* [Task brief]: Your answer is the lines below, exactly, from the one that contains "TP1: test point (N4) -> none" through the one that contains "C4: 680nF (+12V, GND) -> 680nF (+12V, +24V)", both included.

(Collection entries)
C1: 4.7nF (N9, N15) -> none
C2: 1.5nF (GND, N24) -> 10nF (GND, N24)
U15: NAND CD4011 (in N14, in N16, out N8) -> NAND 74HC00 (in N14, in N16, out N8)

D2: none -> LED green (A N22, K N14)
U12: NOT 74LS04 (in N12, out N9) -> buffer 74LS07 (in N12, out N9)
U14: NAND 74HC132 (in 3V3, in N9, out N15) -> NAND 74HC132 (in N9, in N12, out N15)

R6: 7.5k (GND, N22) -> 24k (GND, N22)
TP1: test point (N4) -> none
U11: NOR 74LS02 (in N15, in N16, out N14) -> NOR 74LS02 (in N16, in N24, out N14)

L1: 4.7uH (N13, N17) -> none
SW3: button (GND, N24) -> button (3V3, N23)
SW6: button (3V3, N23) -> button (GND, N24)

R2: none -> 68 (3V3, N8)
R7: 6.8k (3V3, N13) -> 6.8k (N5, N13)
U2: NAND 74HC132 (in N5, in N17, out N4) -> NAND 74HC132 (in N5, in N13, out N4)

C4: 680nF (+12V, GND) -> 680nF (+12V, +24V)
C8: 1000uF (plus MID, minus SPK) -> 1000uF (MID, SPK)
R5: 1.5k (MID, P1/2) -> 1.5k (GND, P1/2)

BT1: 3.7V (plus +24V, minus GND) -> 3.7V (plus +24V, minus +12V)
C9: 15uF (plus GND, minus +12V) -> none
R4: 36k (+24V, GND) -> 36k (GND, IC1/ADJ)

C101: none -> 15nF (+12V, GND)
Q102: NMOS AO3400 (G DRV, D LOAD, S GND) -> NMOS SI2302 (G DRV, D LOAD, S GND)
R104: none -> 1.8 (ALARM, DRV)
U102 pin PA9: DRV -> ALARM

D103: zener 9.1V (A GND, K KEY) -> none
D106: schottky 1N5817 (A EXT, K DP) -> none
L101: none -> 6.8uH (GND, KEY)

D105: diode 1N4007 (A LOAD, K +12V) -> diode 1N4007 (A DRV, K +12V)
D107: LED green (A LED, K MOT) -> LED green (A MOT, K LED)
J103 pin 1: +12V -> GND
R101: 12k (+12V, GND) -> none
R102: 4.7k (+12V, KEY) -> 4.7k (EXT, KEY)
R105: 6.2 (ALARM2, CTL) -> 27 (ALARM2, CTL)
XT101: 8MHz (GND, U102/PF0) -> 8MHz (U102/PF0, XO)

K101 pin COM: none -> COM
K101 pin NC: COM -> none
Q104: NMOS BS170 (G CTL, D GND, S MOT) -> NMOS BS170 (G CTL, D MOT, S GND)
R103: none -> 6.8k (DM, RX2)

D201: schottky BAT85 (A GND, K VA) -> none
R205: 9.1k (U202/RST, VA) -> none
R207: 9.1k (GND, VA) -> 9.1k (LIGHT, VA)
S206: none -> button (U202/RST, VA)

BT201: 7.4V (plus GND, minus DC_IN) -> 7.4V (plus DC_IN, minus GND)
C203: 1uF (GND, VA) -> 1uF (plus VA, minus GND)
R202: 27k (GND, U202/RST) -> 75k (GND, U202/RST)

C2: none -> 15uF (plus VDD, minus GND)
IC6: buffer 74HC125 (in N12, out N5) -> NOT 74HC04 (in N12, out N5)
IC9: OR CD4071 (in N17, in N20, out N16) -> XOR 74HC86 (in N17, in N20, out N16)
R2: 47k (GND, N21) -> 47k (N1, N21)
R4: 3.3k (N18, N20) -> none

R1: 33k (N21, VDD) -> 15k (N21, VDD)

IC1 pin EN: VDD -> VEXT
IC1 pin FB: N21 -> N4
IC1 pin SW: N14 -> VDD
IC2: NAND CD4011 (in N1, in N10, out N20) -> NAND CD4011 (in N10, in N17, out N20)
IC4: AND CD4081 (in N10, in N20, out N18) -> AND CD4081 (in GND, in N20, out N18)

* [Response to this exercise]:
TP1: test point (N4) -> none
U11: NOR 74LS02 (in N15, in N16, out N14) -> NOR 74LS02 (in N16, in N24, out N14)

L1: 4.7uH (N13, N17) -> none
SW3: button (GND, N24) -> button (3V3, N23)
SW6: button (3V3, N23) -> button (GND, N24)

R2: none -> 68 (3V3, N8)
R7: 6.8k (3V3, N13) -> 6.8k (N5, N13)
U2: NAND 74HC132 (in N5, in N17, out N4) -> NAND 74HC132 (in N5, in N13, out N4)

C4: 680nF (+12V, GND) -> 680nF (+12V, +24V)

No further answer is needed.